[BEGIN]
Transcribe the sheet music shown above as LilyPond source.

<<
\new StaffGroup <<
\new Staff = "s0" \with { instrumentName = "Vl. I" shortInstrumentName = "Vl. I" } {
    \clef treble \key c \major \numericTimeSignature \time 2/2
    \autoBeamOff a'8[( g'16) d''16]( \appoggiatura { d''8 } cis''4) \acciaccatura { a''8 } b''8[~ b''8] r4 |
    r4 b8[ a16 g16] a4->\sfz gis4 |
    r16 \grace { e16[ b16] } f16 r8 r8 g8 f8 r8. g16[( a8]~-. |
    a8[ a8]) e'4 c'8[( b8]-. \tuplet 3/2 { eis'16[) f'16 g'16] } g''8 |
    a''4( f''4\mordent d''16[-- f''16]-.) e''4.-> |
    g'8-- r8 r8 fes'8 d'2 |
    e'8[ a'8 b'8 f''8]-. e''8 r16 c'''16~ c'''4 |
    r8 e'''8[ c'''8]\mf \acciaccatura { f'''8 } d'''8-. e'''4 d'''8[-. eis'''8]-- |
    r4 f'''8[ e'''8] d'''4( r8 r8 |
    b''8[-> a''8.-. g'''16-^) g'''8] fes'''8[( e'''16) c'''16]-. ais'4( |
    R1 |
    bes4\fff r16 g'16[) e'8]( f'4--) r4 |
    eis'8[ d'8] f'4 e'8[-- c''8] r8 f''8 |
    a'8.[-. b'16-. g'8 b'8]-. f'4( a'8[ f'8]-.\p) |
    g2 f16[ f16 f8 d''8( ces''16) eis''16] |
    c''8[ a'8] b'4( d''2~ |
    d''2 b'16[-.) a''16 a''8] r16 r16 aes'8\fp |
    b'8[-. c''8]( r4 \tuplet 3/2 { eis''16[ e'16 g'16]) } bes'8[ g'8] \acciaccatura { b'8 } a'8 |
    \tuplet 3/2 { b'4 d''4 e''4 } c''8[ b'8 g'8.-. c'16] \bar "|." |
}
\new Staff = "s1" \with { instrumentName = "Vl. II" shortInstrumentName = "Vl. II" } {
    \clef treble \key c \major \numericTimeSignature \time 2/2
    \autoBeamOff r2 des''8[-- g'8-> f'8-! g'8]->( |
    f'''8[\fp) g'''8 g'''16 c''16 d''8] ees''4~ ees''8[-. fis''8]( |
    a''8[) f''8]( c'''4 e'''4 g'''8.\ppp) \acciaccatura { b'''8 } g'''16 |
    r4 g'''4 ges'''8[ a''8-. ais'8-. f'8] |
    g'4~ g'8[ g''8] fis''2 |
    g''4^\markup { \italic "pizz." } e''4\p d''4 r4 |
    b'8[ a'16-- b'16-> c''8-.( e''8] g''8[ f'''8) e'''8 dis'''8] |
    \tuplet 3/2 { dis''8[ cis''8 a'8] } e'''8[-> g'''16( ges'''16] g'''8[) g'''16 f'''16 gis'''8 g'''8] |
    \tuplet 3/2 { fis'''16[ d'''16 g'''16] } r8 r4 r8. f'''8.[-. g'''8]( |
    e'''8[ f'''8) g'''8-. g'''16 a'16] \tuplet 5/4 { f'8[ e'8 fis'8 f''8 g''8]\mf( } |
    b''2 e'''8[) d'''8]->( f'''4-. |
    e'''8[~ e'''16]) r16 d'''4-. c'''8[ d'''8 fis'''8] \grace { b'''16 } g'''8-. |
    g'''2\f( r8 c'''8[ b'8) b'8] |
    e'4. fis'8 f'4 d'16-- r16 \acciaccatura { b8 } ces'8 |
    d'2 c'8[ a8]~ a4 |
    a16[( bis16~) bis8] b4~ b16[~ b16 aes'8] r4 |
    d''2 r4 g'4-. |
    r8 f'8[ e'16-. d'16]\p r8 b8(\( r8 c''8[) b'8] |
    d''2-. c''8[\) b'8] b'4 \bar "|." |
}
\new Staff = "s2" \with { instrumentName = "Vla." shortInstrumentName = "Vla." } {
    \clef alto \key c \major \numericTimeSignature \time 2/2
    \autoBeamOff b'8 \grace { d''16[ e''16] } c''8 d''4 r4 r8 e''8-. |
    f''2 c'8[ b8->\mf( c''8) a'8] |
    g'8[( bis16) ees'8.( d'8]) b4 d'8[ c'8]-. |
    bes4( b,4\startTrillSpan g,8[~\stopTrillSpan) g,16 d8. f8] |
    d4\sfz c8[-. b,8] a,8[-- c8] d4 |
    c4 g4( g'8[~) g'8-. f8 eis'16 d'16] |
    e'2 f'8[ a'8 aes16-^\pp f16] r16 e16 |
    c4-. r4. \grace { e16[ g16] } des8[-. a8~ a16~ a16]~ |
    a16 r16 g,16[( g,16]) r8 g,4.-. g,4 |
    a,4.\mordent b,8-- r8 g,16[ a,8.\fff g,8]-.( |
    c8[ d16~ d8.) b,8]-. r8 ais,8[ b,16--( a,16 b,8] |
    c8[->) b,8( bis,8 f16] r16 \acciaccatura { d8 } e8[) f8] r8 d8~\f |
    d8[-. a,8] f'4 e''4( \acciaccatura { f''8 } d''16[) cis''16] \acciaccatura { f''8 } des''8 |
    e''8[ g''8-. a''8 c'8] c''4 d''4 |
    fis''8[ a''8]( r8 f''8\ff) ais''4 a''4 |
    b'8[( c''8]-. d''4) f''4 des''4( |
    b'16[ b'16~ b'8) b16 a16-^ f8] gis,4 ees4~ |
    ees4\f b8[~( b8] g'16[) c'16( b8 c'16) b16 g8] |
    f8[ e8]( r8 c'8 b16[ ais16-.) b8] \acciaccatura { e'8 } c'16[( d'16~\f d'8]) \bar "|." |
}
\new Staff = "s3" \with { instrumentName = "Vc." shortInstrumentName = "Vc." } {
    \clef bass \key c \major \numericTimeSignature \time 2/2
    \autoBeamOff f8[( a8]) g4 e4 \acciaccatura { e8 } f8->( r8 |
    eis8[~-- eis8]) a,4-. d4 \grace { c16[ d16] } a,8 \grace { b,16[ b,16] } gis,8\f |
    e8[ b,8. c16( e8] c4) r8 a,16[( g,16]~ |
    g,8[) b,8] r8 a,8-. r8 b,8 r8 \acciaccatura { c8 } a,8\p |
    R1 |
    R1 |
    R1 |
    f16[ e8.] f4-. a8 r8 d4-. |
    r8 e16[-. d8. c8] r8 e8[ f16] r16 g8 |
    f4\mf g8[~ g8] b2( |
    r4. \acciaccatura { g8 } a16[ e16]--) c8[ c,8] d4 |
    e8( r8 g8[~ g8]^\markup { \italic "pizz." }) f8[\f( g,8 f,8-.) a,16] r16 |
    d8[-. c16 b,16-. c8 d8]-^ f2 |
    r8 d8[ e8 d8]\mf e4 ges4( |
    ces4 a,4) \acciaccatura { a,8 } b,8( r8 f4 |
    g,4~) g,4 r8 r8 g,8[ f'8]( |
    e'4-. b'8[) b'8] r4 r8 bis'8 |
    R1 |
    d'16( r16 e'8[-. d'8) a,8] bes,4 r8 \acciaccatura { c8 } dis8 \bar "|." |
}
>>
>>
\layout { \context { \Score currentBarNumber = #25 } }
[END]
# Exercise aim
Please list each line of the records above that contains the string "instrumentName".

# Task output
\new Staff = "s0" \with { instrumentName = "Vl. I" shortInstrumentName = "Vl. I" } {
\new Staff = "s1" \with { instrumentName = "Vl. II" shortInstrumentName = "Vl. II" } {
\new Staff = "s2" \with { instrumentName = "Vla." shortInstrumentName = "Vla." } {
\new Staff = "s3" \with { instrumentName = "Vc." shortInstrumentName = "Vc." } {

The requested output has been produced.